__WORK TO BE COMPLETED__
Begin at the line below that has "(403, 344) = (350, 93): green". Stop after the line that has "(157, 259) = (748, 217): grey", repeating each line exactly and leaving out the pictures.
++++ EXERCISE INPUT
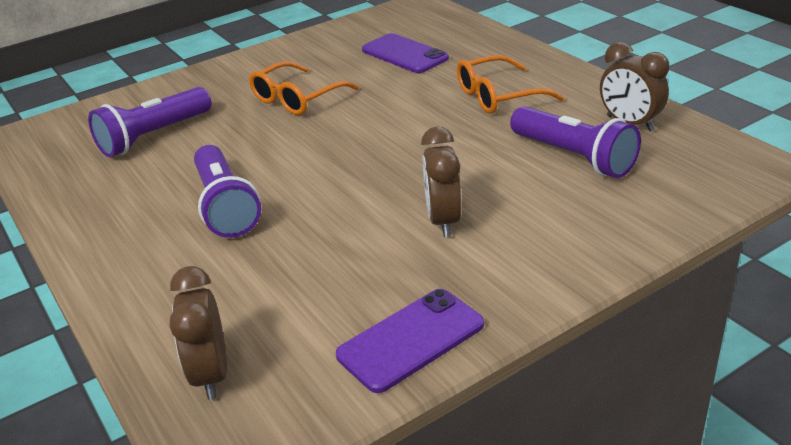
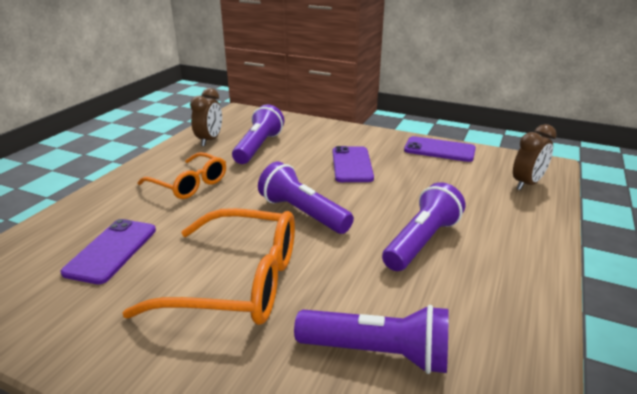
camera: 125 degrees left, 5 degrees down
(297, 99) = (237, 281): orange glasses -> orange glasses, size x1.57
(361, 150) = (302, 213): none -> purple flashlight
(443, 221) = (352, 165): brown clock -> purple phone

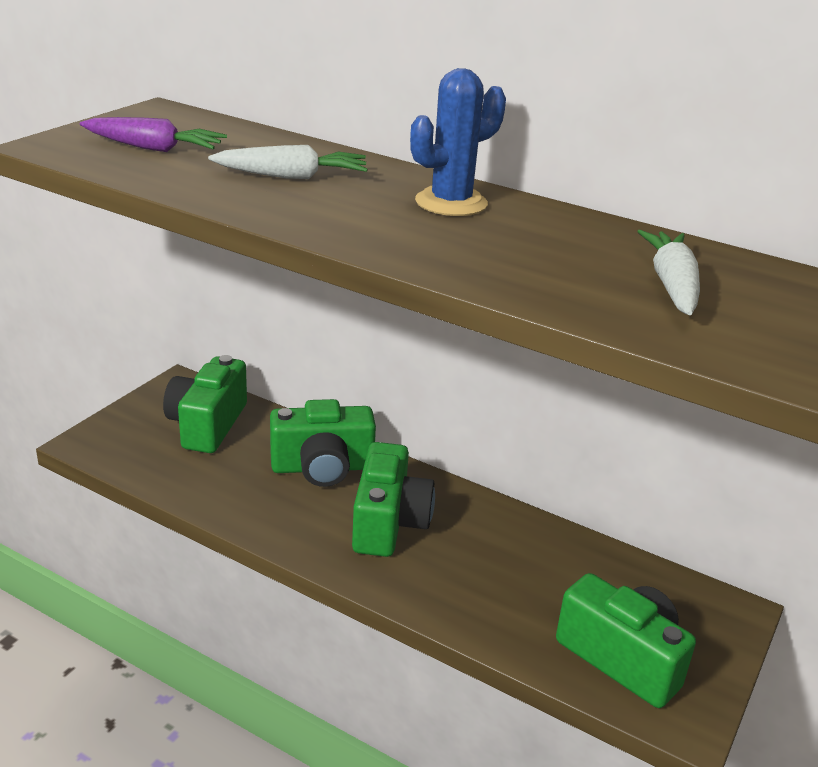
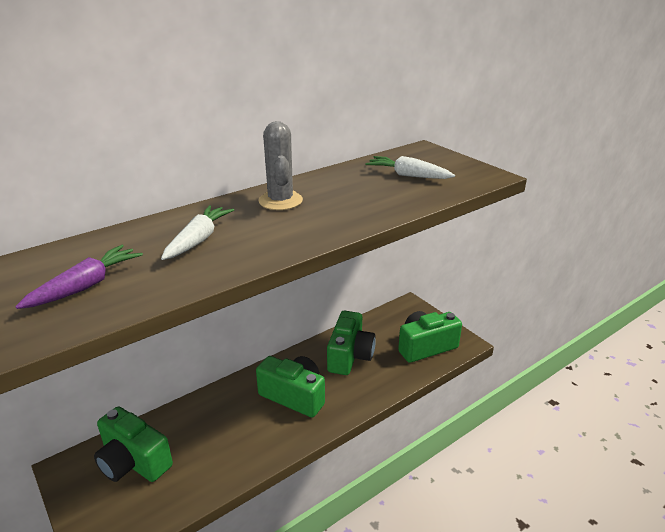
camera: 65 degrees left, 0 degrees up
(322, 467) = (225, 411): green camera -> green camera (350, 356)
(451, 203) = (280, 201): blue cactus -> grey cactus

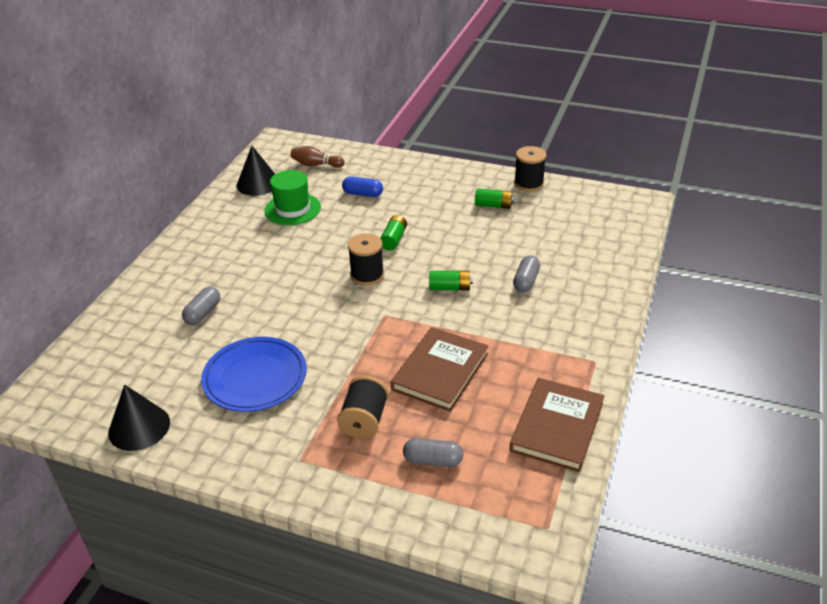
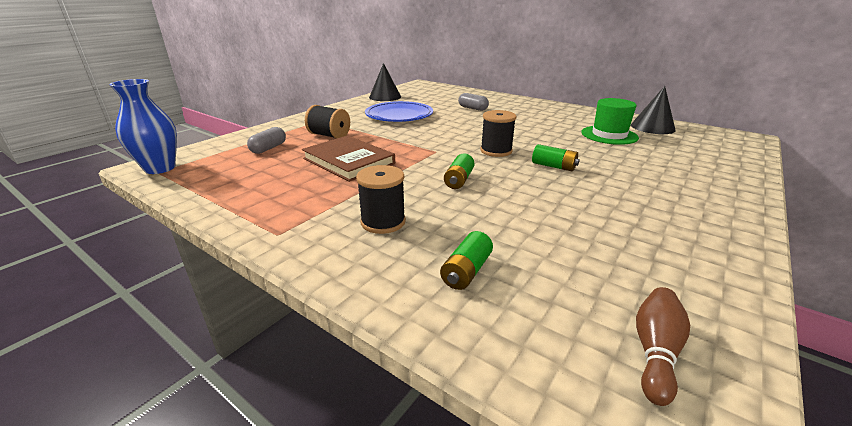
camera: 105 degrees right, 10 degrees down
(316, 165) = (703, 148): brown bowling pin -> brown bowling pin (655, 352)
(363, 194) = (646, 162): blue capsule -> none
(493, 205) = (636, 234): green battery -> green battery (466, 271)
(526, 281) = (447, 222): grey capsule -> none
(529, 183) = (725, 283): black spool -> black spool (383, 222)
(538, 534) = (160, 168): none -> blue vase
(557, 427) = (230, 194): brown book -> none

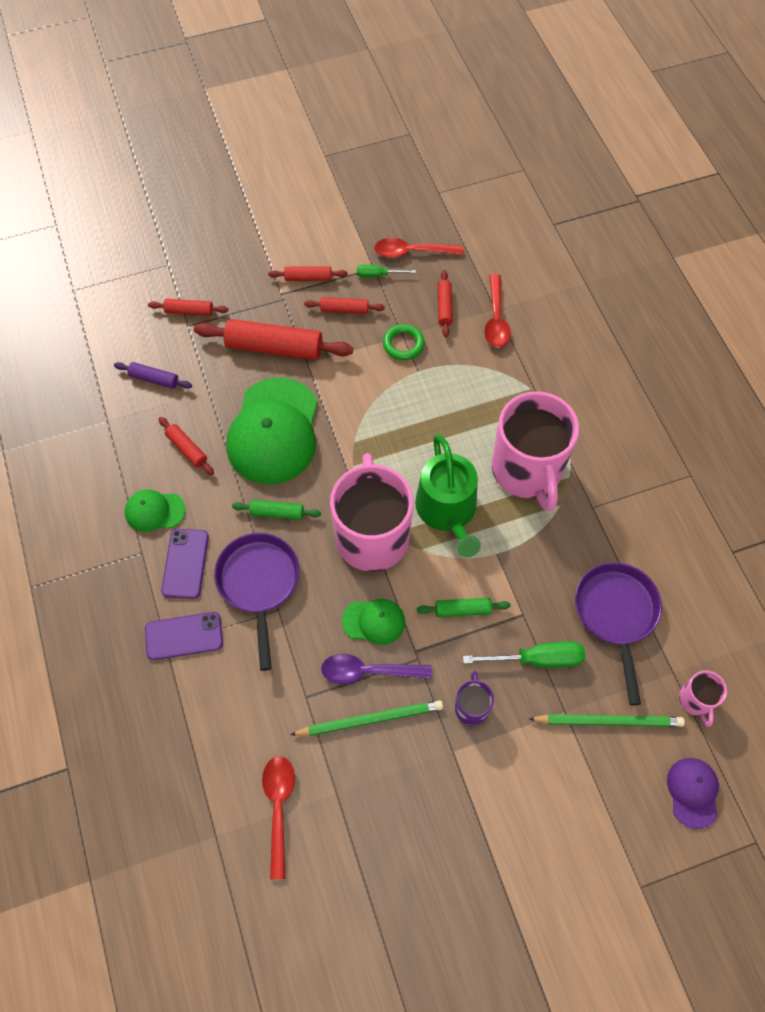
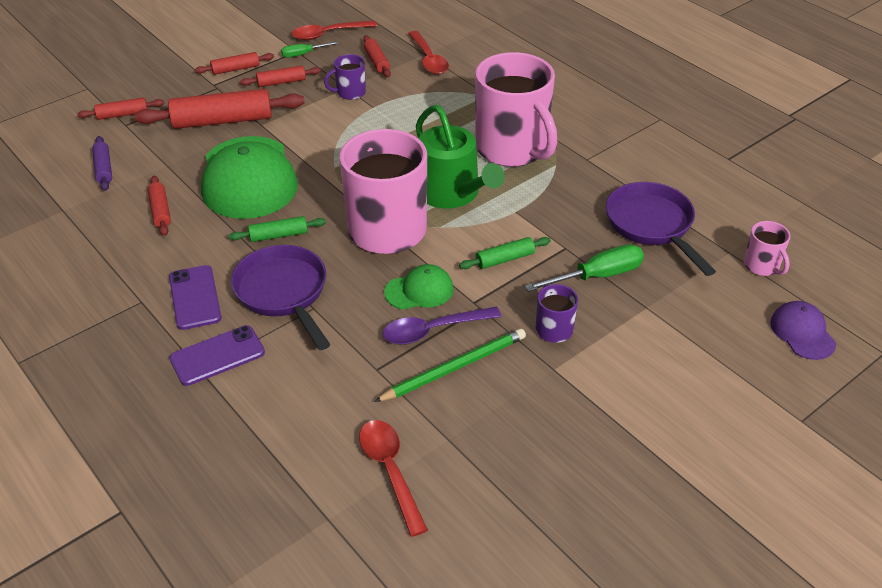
camera: 20 degrees left, 20 degrees down
(154, 379) = (104, 169): purple rolling pin -> purple rolling pin turned 75 degrees clockwise
(154, 511) = (143, 265): green cap -> none
(187, 449) = (160, 211): red rolling pin -> red rolling pin turned 45 degrees clockwise
(403, 344) = (350, 93): green ring -> purple mug
(608, 721) = (692, 303): green pencil -> none

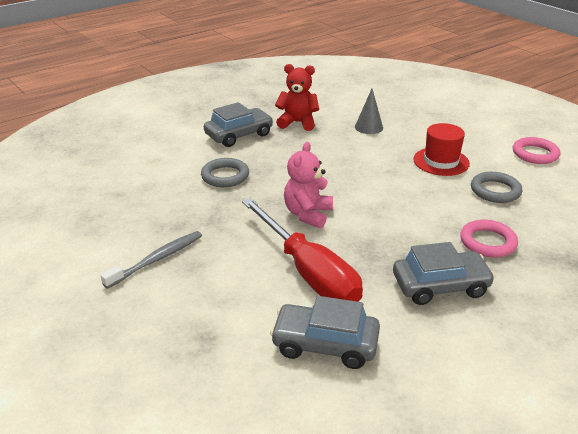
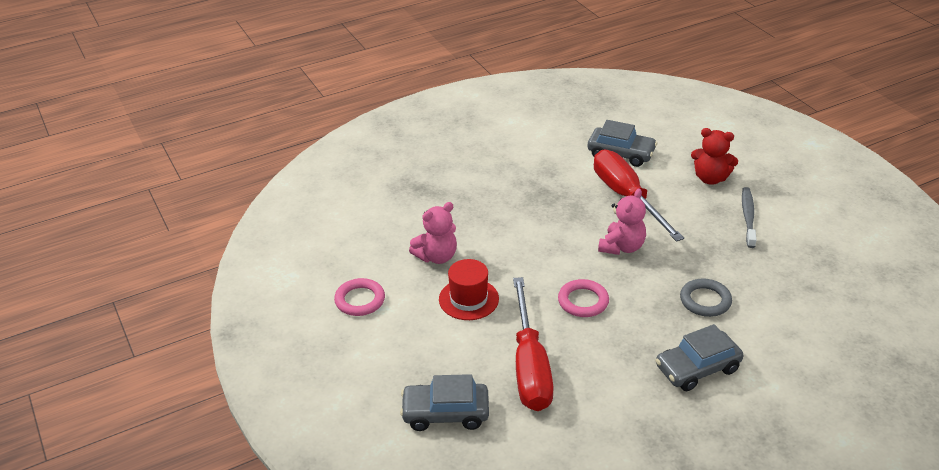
camera: 170 degrees left, 5 degrees up
(157, 259) = (748, 217): grey toothbrush -> grey toothbrush turned 135 degrees clockwise
(297, 122) = (620, 386): red teddy bear -> red teddy bear (710, 178)
(368, 127) = (529, 366): grey cone -> red screwdriver
(440, 286) = (531, 180): grey car -> grey car (445, 413)
(487, 242) = (477, 208): pink ring -> pink ring (583, 301)
(495, 191) = (436, 256): grey ring -> pink teddy bear

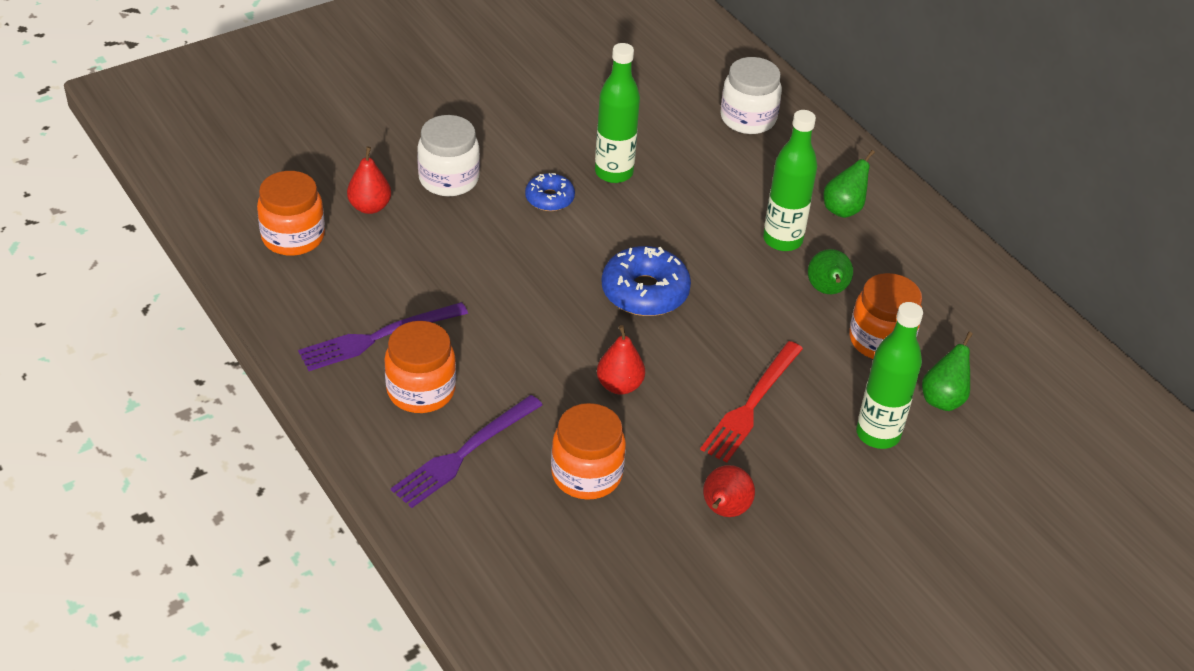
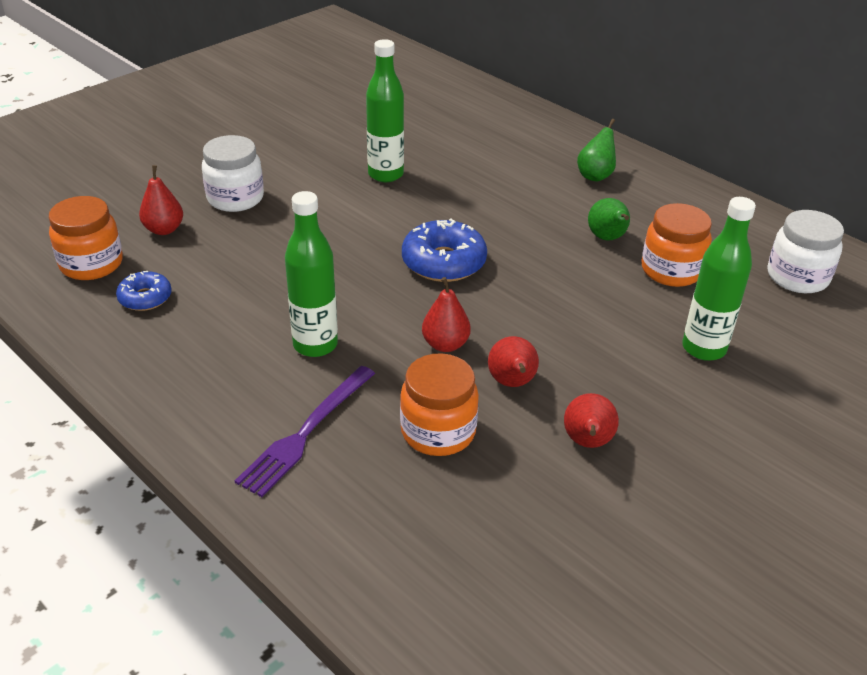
camera: 10 degrees left, 5 degrees down
(378, 337) = (193, 338): purple fork -> none
(421, 390) = (247, 380): orange jar -> none
(549, 198) = (333, 201): blue donut -> blue donut (145, 298)
(672, 438) = (512, 383): none -> red pear
(748, 119) = (488, 122): white jar -> white jar (797, 277)
(751, 404) = (577, 341): red fork -> none
(782, 240) = (552, 205): green bottle -> green bottle (315, 345)
(943, 399) = (748, 309): green pear -> none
++++++++
__WRITTEN RESPONSE__
(403, 344) = (350, 93): green ring -> purple mug
(608, 721) = (692, 303): green pencil -> none

camera: 170 degrees left, 5 degrees up
(157, 259) = (748, 217): grey toothbrush -> grey toothbrush turned 135 degrees clockwise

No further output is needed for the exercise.